Leave every picture out, and retype all the remaining records exactly.

─── SOURCE RECORDS ───

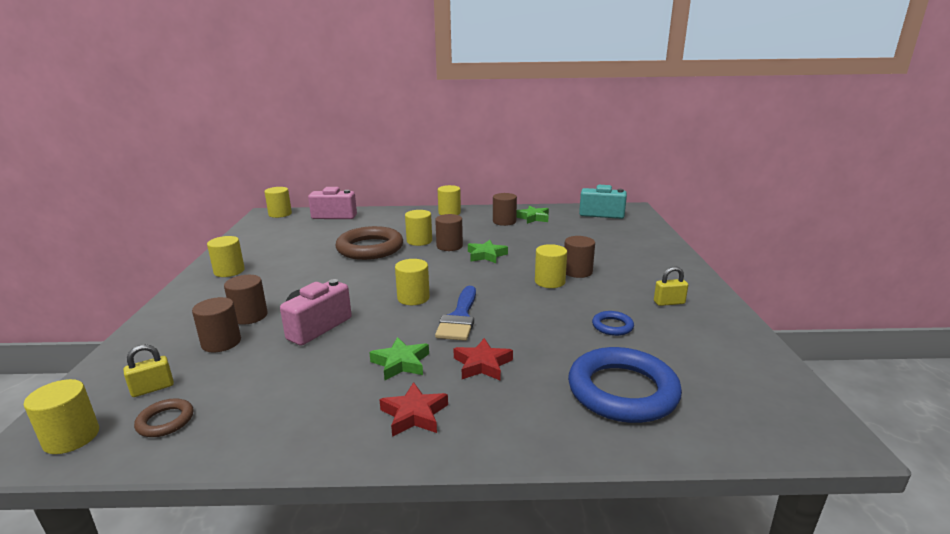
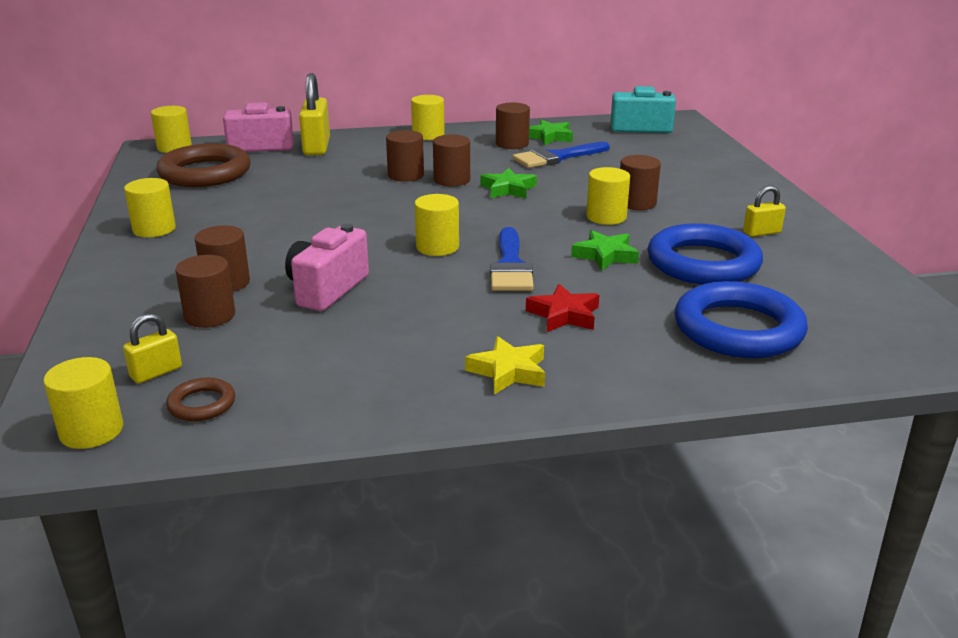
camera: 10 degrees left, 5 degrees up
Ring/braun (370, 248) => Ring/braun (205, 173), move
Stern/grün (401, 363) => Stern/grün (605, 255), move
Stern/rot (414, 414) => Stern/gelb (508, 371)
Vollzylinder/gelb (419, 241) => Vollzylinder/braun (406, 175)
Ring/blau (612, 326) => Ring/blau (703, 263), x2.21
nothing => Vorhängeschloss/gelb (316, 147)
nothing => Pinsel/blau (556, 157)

───

**RESPONSE TO THIS EXERCISE**.
camera: 10 degrees left, 5 degrees up
Ring/braun (370, 248) => Ring/braun (205, 173), move
Stern/grün (401, 363) => Stern/grün (605, 255), move
Stern/rot (414, 414) => Stern/gelb (508, 371)
Vollzylinder/gelb (419, 241) => Vollzylinder/braun (406, 175)
Ring/blau (612, 326) => Ring/blau (703, 263), x2.21
nothing => Vorhängeschloss/gelb (316, 147)
nothing => Pinsel/blau (556, 157)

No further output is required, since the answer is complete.